**Task description**
Restate the lines word for word, from the first line of the records through the line containing "[(0,266),(0,386),(40,372),(0,266)]". Leave out the pictures and anything after that line.

**Closed vertex rings**
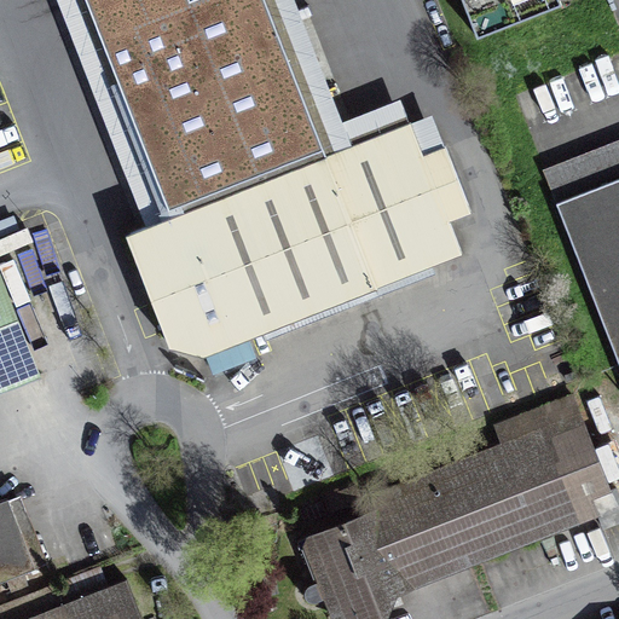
[(266,0),(86,0),(168,209),(179,206),(181,212),(125,233),(168,345),(203,354),(207,353),(213,370),(255,354),(249,336),(462,253),(450,220),(472,212),(446,145),(423,154),(411,122),(328,155),(266,0)]
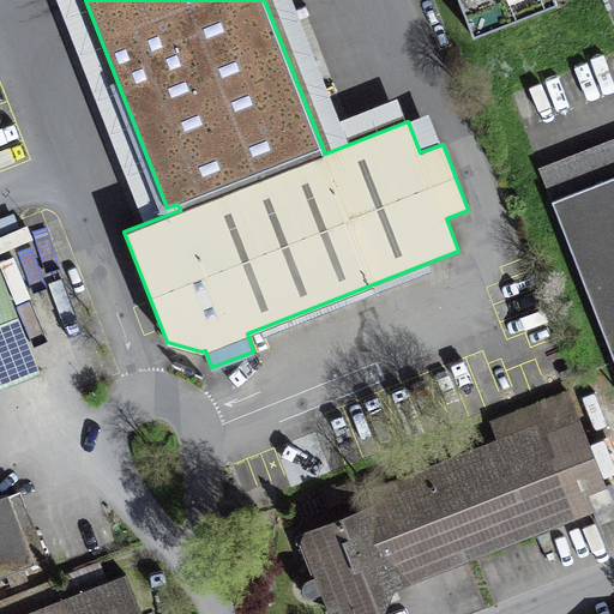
[(555,0),(458,0),(474,36),(558,4),(555,0)]
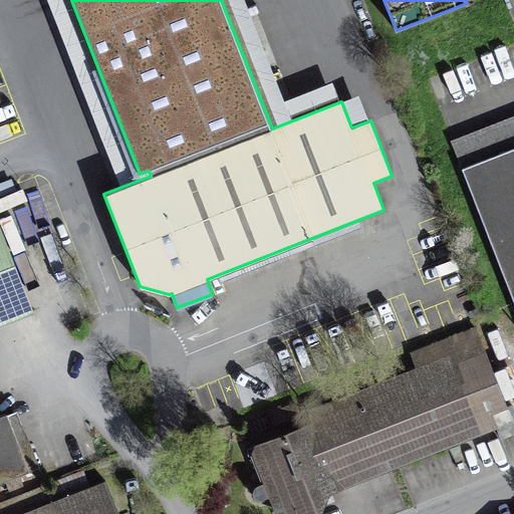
[(4,100),(0,101),(0,131),(13,126),(4,100)]
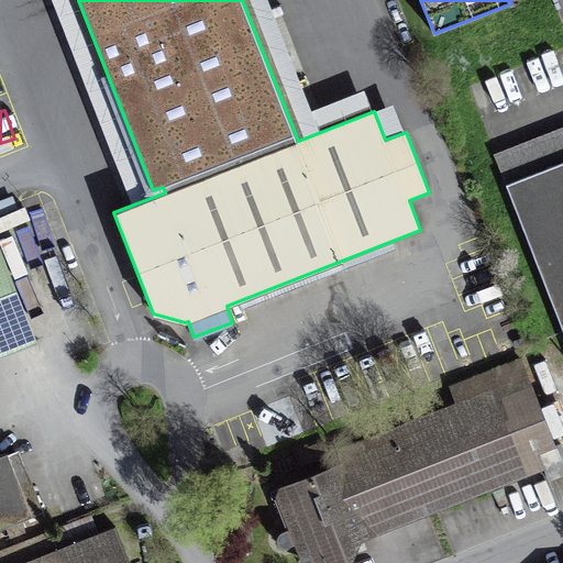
[(562,163),(507,185),(562,327),(562,163)]
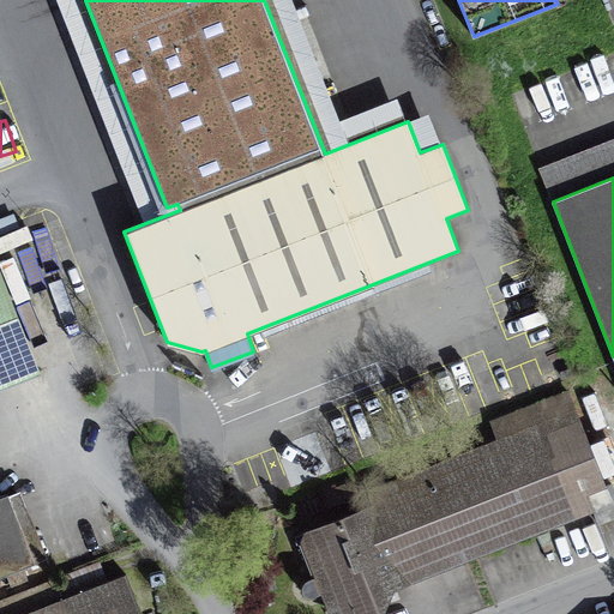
[(0,266),(0,386),(40,372),(0,266)]
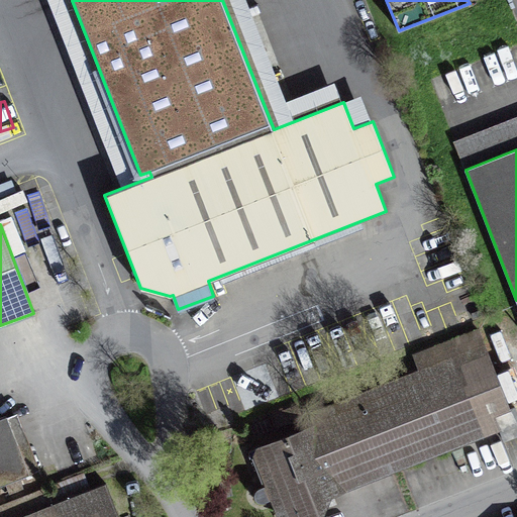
[(486,348),(315,414),(319,424),(248,451),(263,487),(275,482),(283,485),(288,497),(281,509),(284,516),(306,516),(319,512),(329,488),(341,483),(342,486),(499,426),(494,415),(509,409),(486,348)]
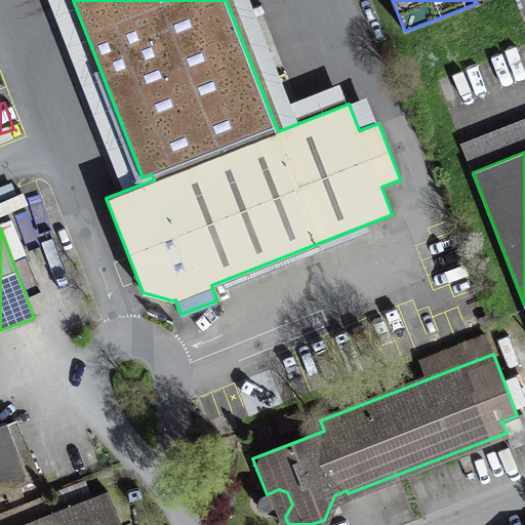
[(501,421),(507,433),(512,447),(524,442),(524,417),(523,413),(517,415),(501,421)]
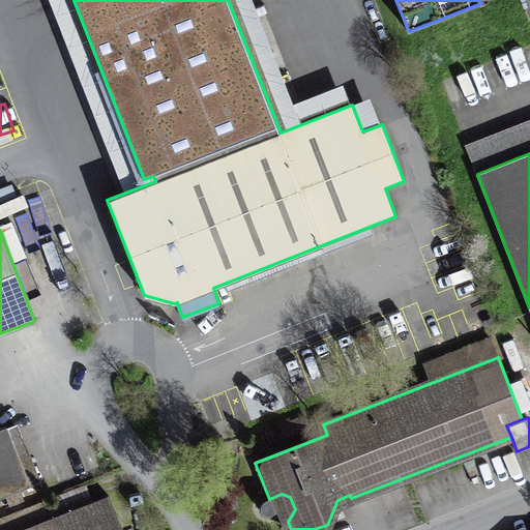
[(0,498),(31,487),(7,425),(0,428),(0,498)]
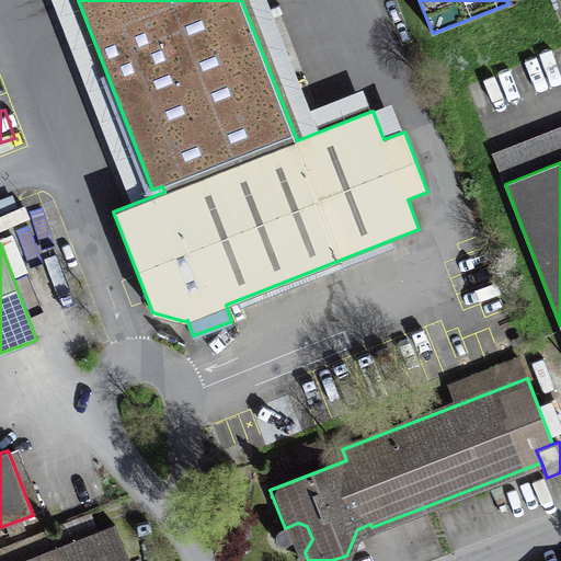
[(9,560),(128,560),(115,525),(93,533),(87,515),(3,547),(9,560)]
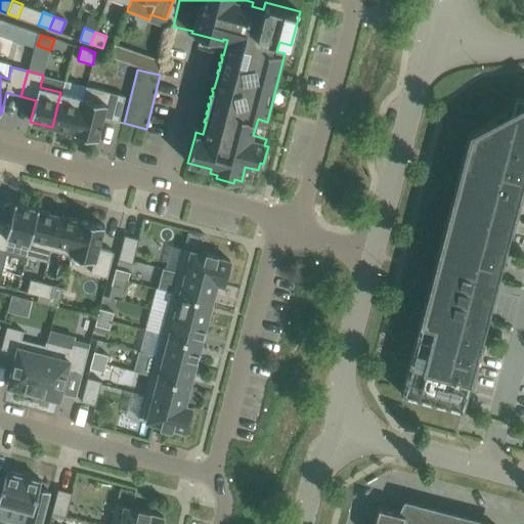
[(119,122),(125,96),(86,86),(83,98),(74,133),(98,140),(103,118),(119,122)]
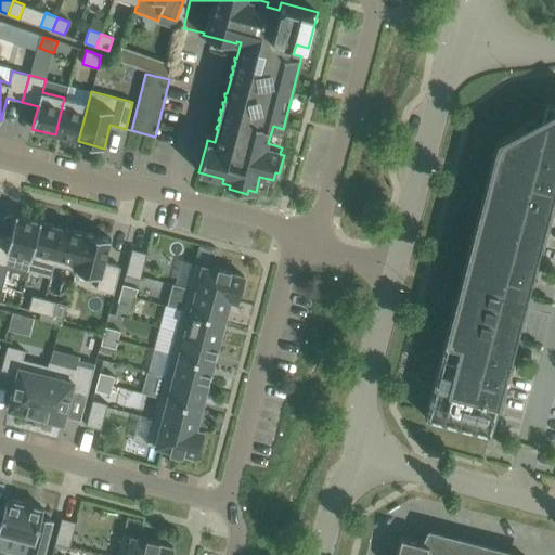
[(78,141),(88,104),(64,98),(55,134),(73,139),(78,141)]
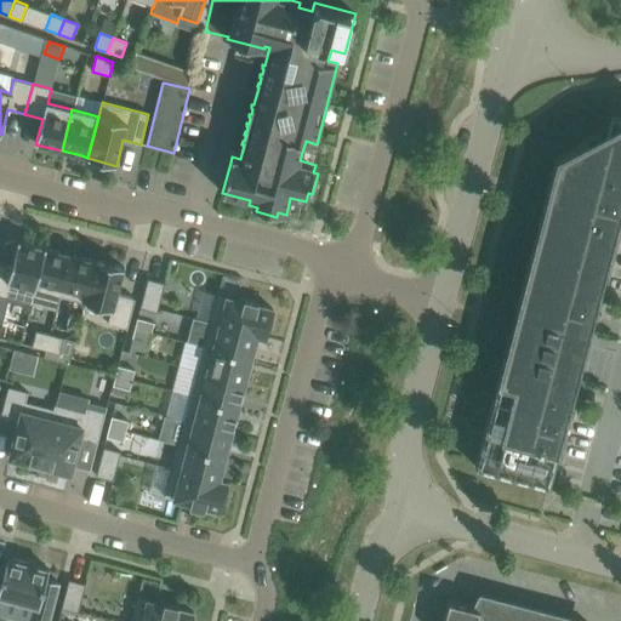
[(577,379),(590,334),(620,211),(620,121),(617,124),(587,141),(557,157),(476,467),(550,486),(576,382),(577,379)]
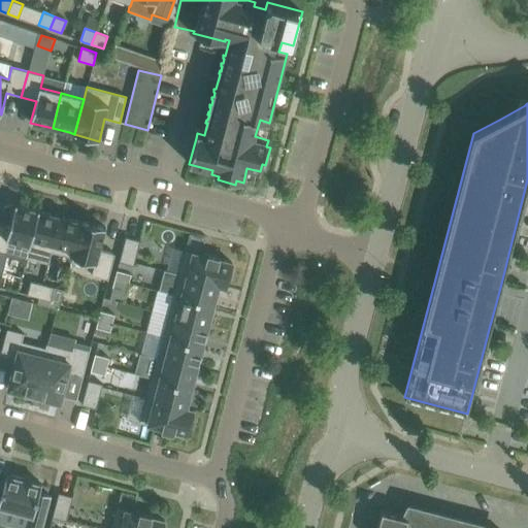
[(0,224),(0,251),(26,258),(38,210),(15,204),(9,227),(0,224)]
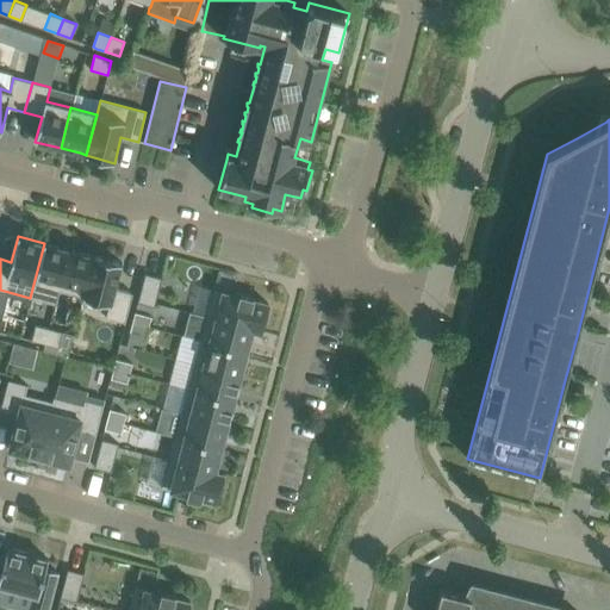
[(45,244),(45,243),(44,243),(30,298),(56,305),(60,291),(58,291),(69,250),(45,244)]
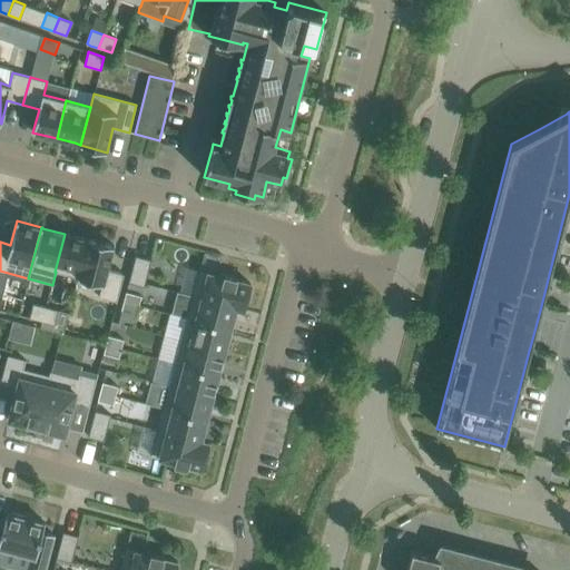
[(65,234),(55,272),(56,272),(79,278),(89,239),(88,238),(87,239),(65,234)]
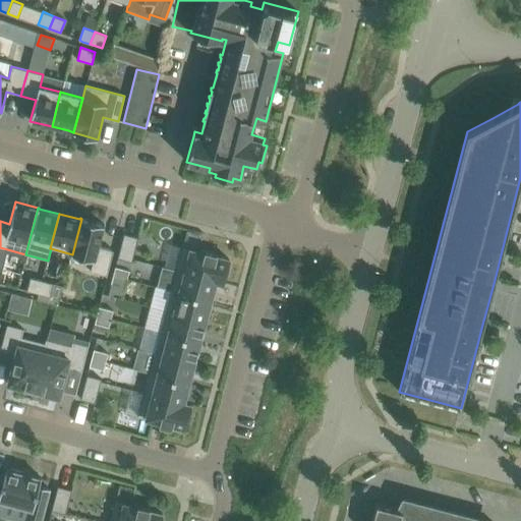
[(81,219),(72,254),(94,259),(91,272),(107,276),(113,250),(98,246),(104,225),(81,219)]
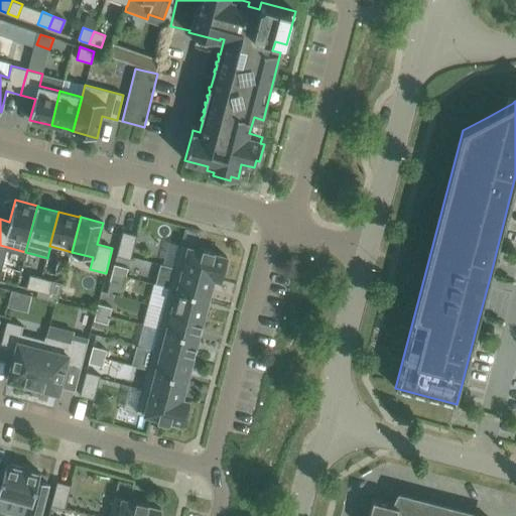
[(117,255),(131,259),(133,250),(136,238),(137,235),(123,232),(117,255)]
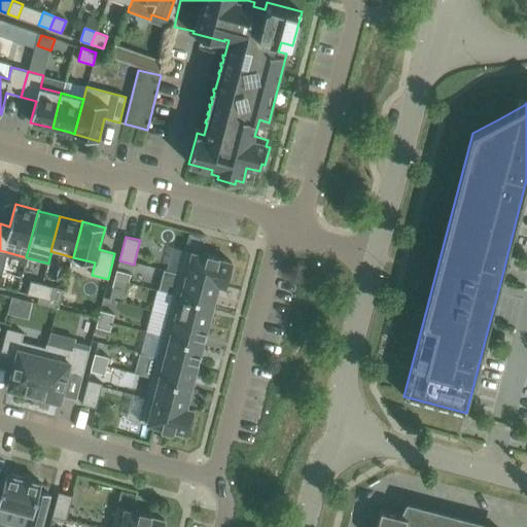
[(148,245),(139,243),(136,255),(144,257),(148,245)]
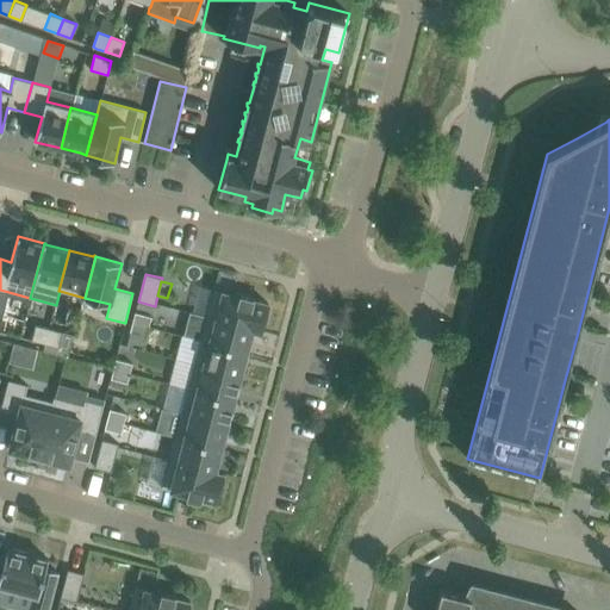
[(241,294),(240,297),(213,290),(206,318),(253,330),(261,332),(268,304),(253,299),(253,298),(241,294)]
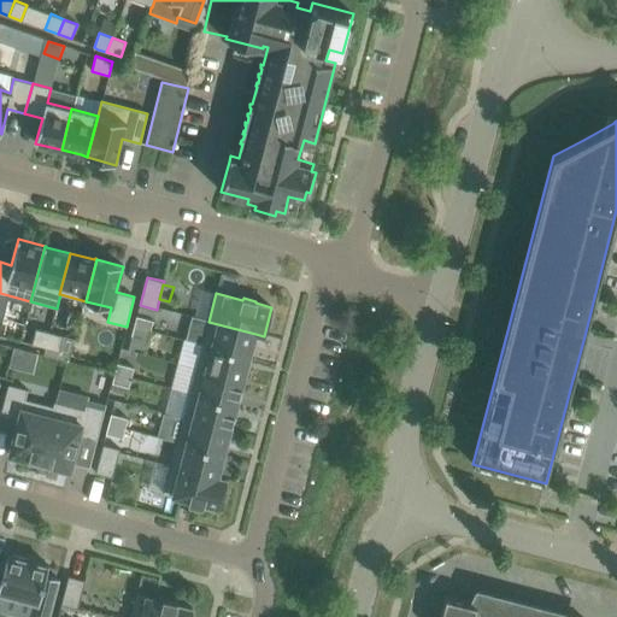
[(136,316),(134,327),(151,330),(153,321),(136,316)]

**Exercise answer**
[(266,0),(86,0),(168,209),(179,206),(181,212),(125,233),(168,345),(203,354),(207,353),(213,370),(255,354),(249,336),(462,253),(450,220),(472,212),(446,145),(423,154),(411,122),(328,155),(266,0)]
[(555,0),(458,0),(474,36),(558,4),(555,0)]
[(4,100),(0,101),(0,131),(13,126),(4,100)]
[(562,163),(507,185),(562,327),(562,163)]
[(0,266),(0,386),(40,372),(0,266)]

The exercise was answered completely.